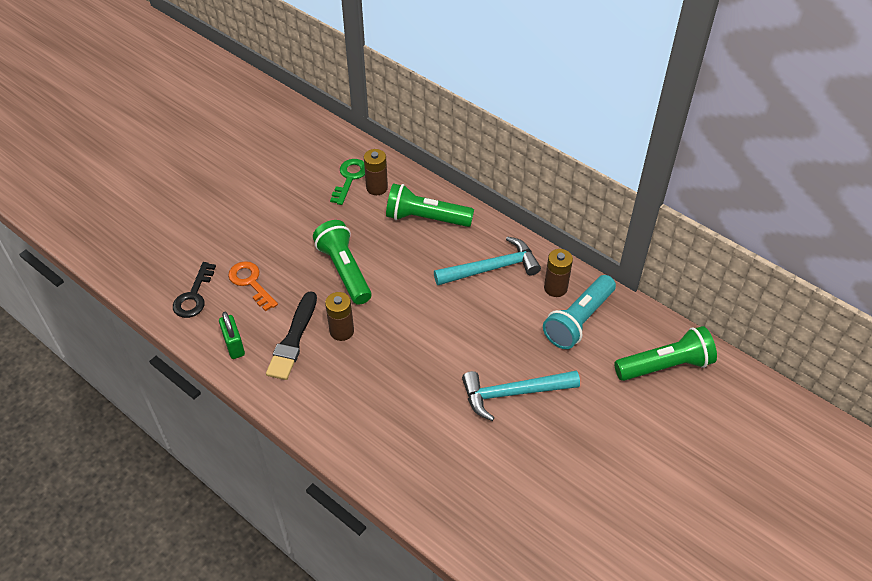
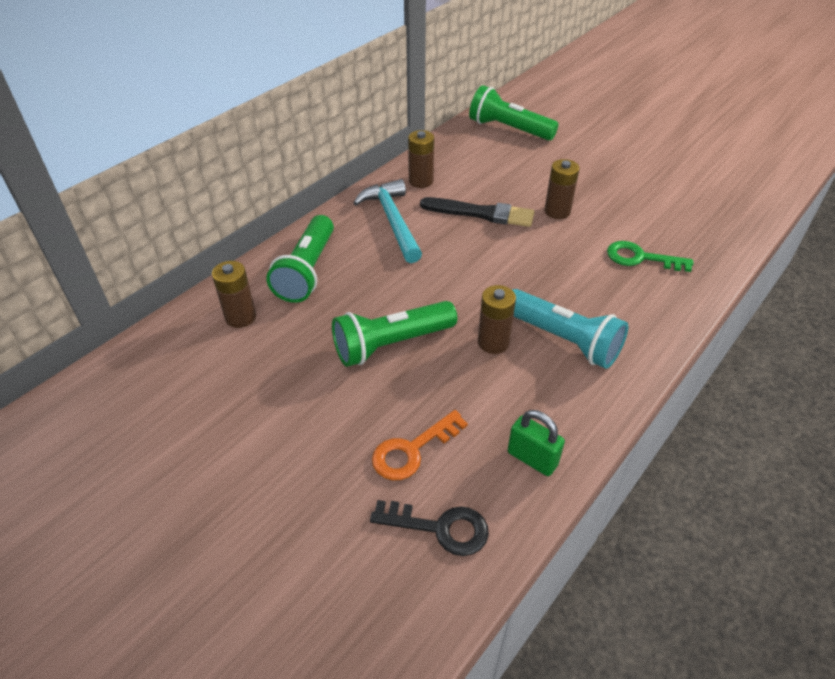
camera: 90 degrees left, 5 degrees down
(234, 346) = (532, 459): green padlock -> green padlock turned 60 degrees clockwise
(293, 339) = (512, 391): black brush -> black brush (481, 213)
(349, 178) = (213, 346): green key -> green key (640, 258)
(513, 393) = (557, 211): turquoise hammer -> brown battery
(578, 321) = (462, 170): turquoise flashlight -> turquoise flashlight (563, 340)
(665, 365) = (508, 129): green flashlight -> green flashlight turned 45 degrees counterclockwise

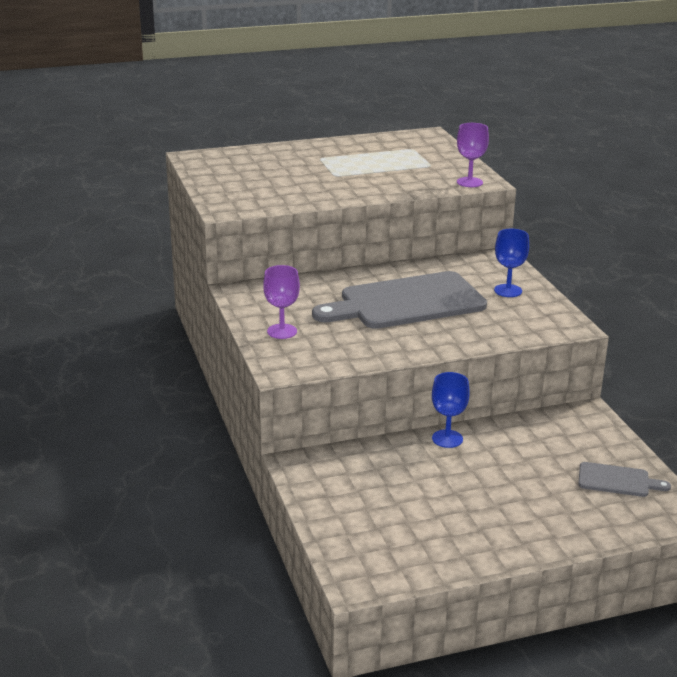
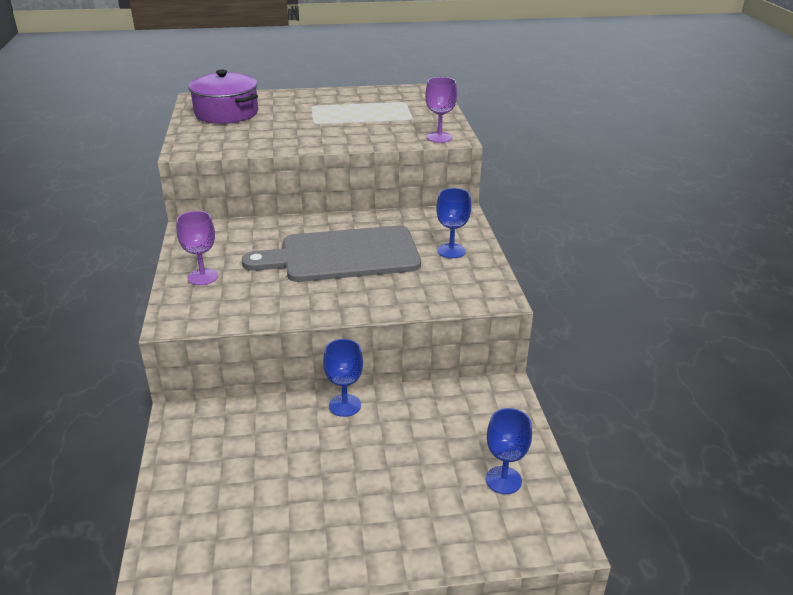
camera: 10 degrees right, 5 degrees up
(236, 171) = (226, 113): none -> purple pot
(617, 480) = (503, 480): grey cutting board -> blue goblet

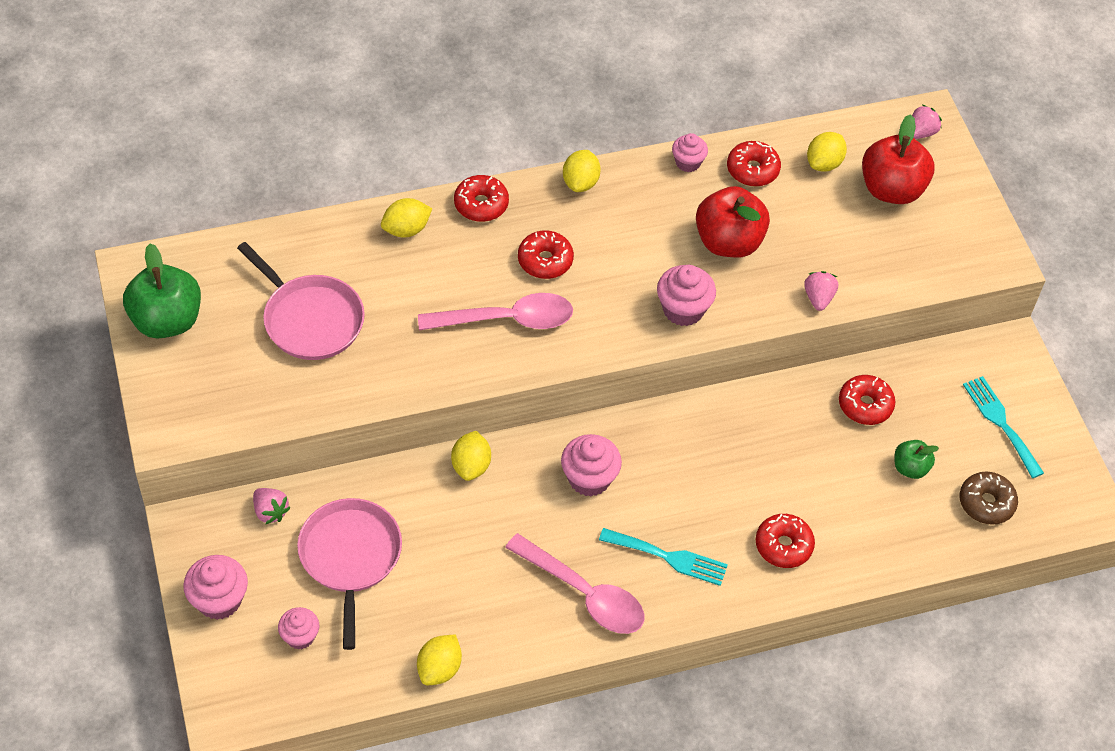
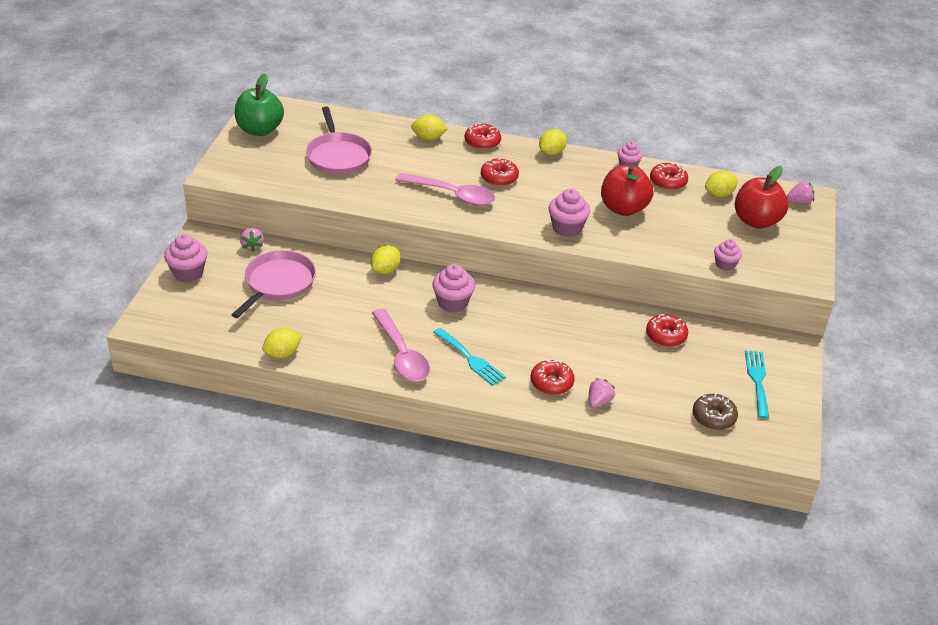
camera: 30 degrees right, 15 degrees down
(300, 636) = (217, 306): pink cupcake -> pink cupcake (725, 264)
(818, 298) = (662, 253): pink strawberry -> pink strawberry (599, 402)
(910, 468) = (672, 378): green apple -> none

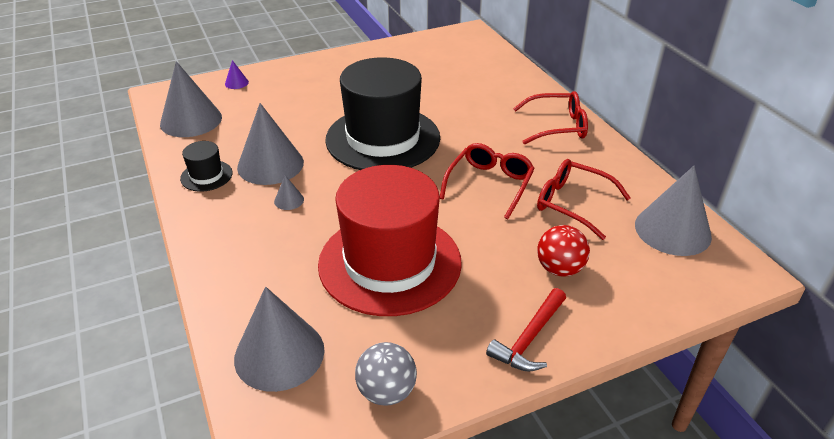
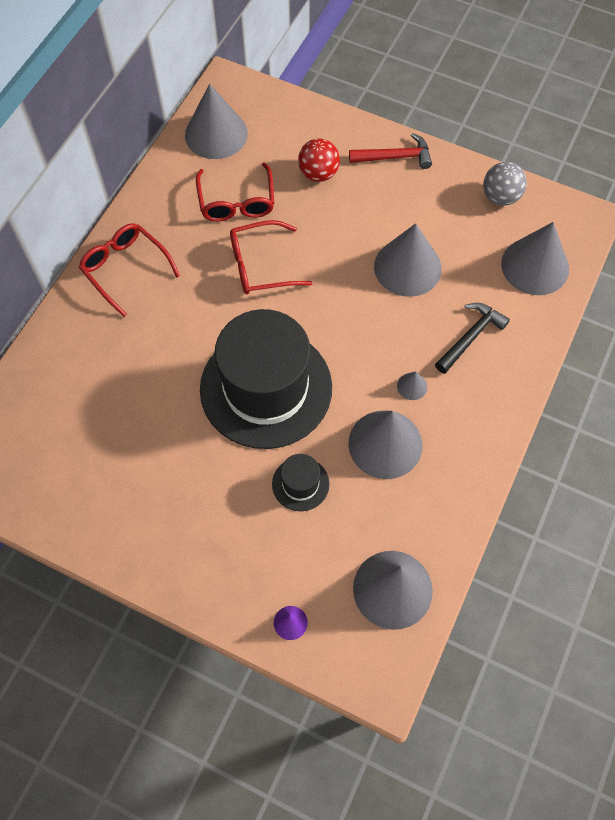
camera: 130 degrees left, 25 degrees up
(206, 176) = (447, 480): black hat -> black hat (300, 484)
(278, 257) = (470, 337): none -> black hammer
(390, 263) = (407, 267): red hat -> grey cone

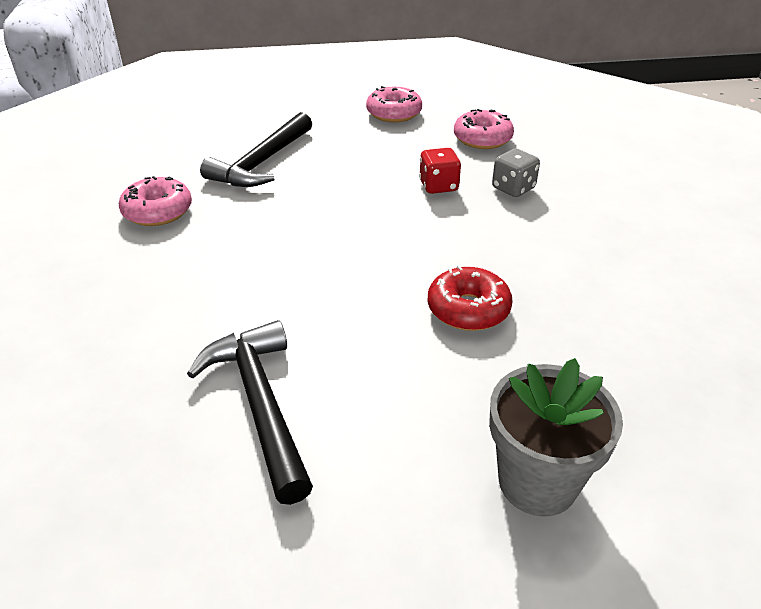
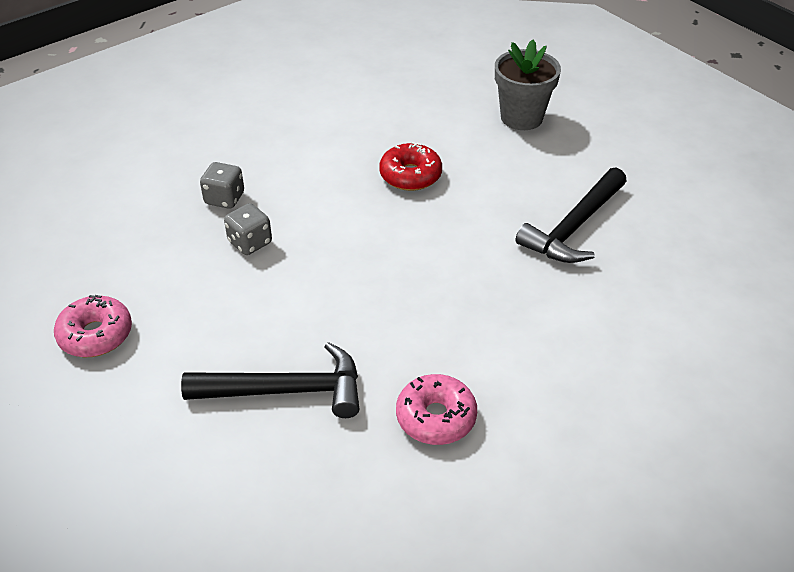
camera: 120 degrees left, 5 degrees up
(438, 186) = (250, 242): red dice -> grey dice
(482, 139) = (130, 244): pink donut -> none

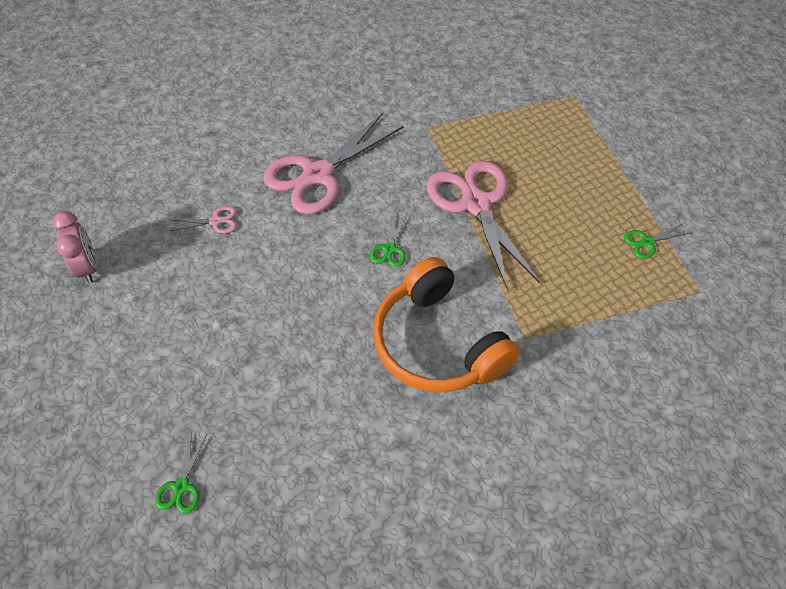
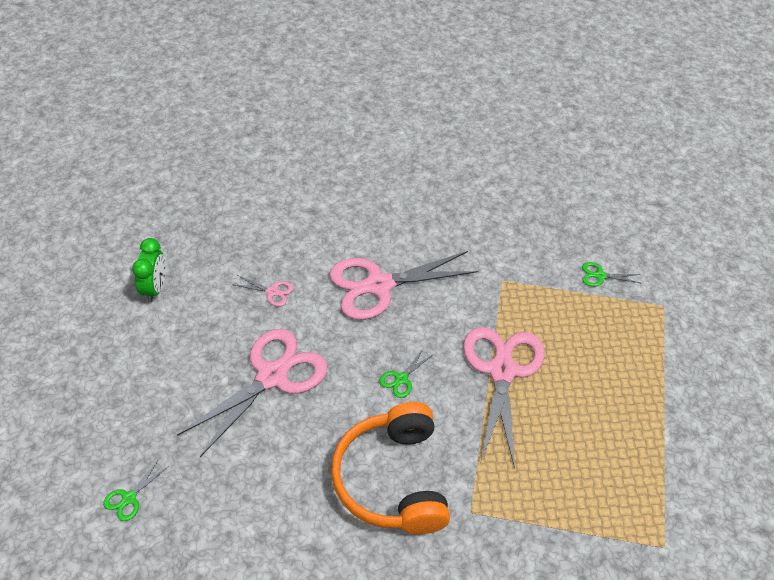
camera: 25 degrees right, 5 degrees down
(88, 267) = (155, 288): pink clock -> green clock
(263, 300) = (272, 376): none -> pink scissors
(647, 242) = (642, 477): green scissors -> green scissors (600, 276)

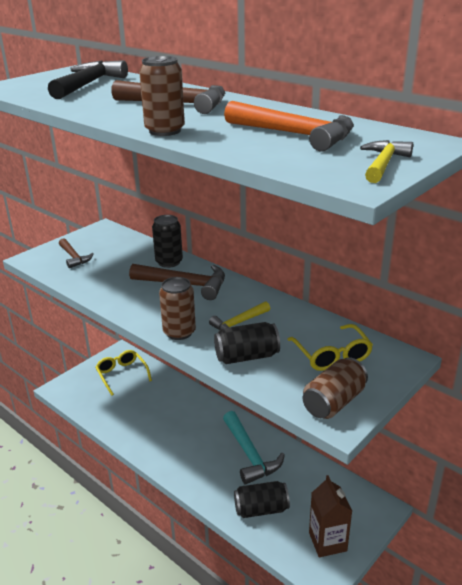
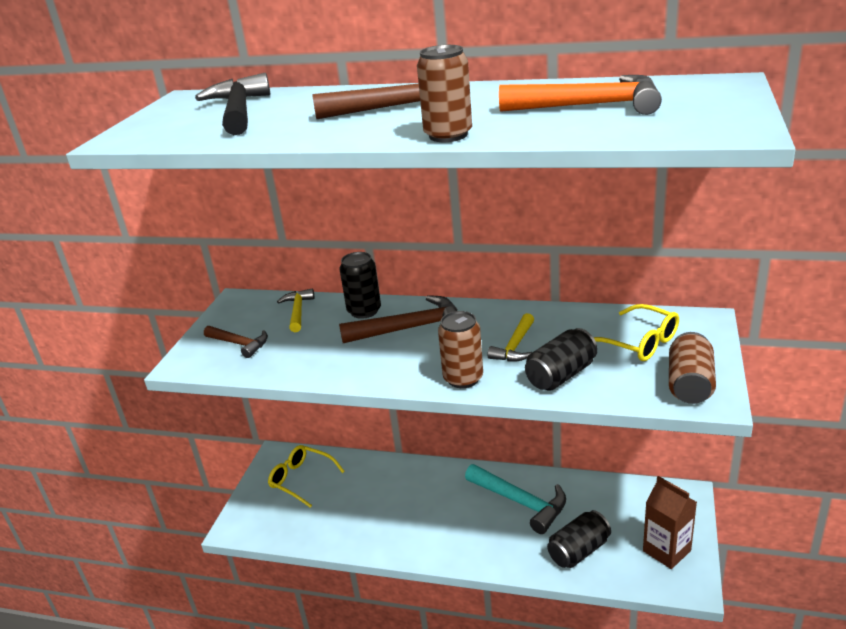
camera: 25 degrees left, 0 degrees up
(383, 164) = (726, 111): yellow hammer -> yellow hammer (298, 311)

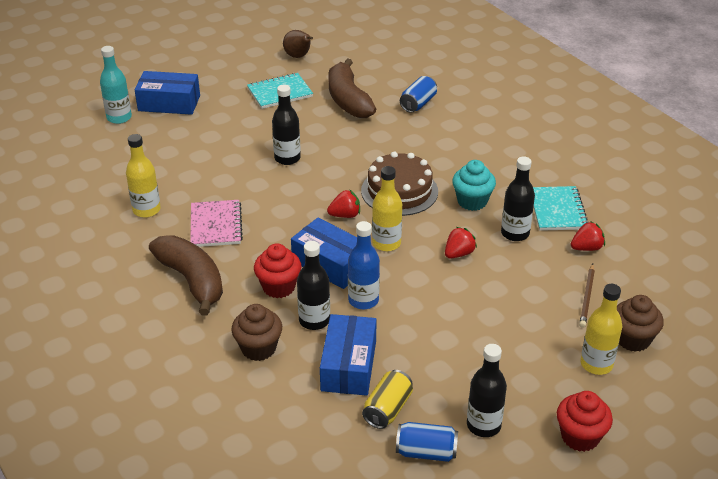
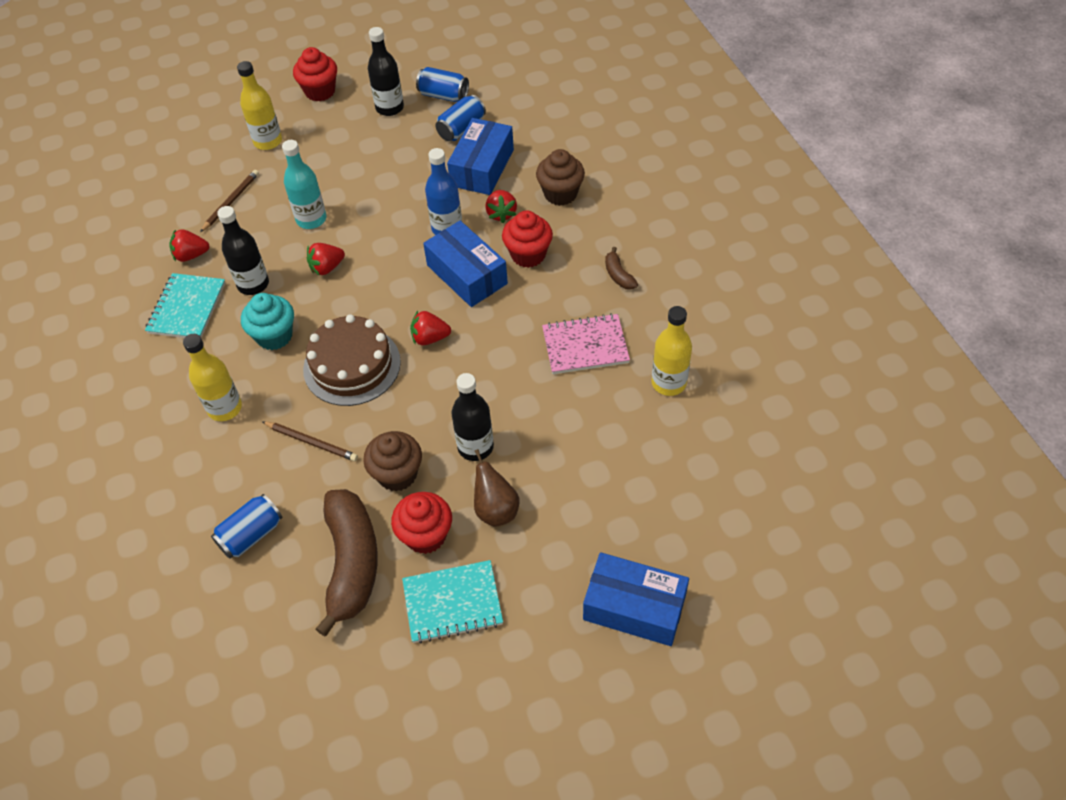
camera: 165 degrees left, 15 degrees up
(119, 118) = (714, 582): turquoise bottle -> turquoise bottle (311, 219)
(192, 280) = (618, 275): brown banana -> brown banana, size x0.43
(216, 225) = (585, 346): pink notebook -> pink notebook turned 75 degrees clockwise
(298, 56) = (395, 709): brown pear -> brown pear (496, 510)
(306, 116) = (425, 535): none -> red cupcake
(314, 320) = (501, 214): black bottle -> red strawberry
(386, 243) = (398, 292): yellow bottle -> yellow bottle (225, 408)
(387, 409) = (461, 129): yellow can -> blue can
(405, 147) = (311, 442): none -> brown pencil
(632, 339) = (220, 158): brown cupcake -> brown cupcake (397, 474)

══════════════════════════════

» **ACTION ITEM**:
Which lines hold the string "none"? Copy all of them from the data above.

» **TASK RESPONSE**:
(236, 171) = (226, 113): none -> purple pot
(910, 468) = (672, 378): green apple -> none
(278, 257) = (470, 337): none -> black hammer
(482, 139) = (130, 244): pink donut -> none
(263, 300) = (272, 376): none -> pink scissors
(306, 116) = (425, 535): none -> red cupcake
(405, 147) = (311, 442): none -> brown pencil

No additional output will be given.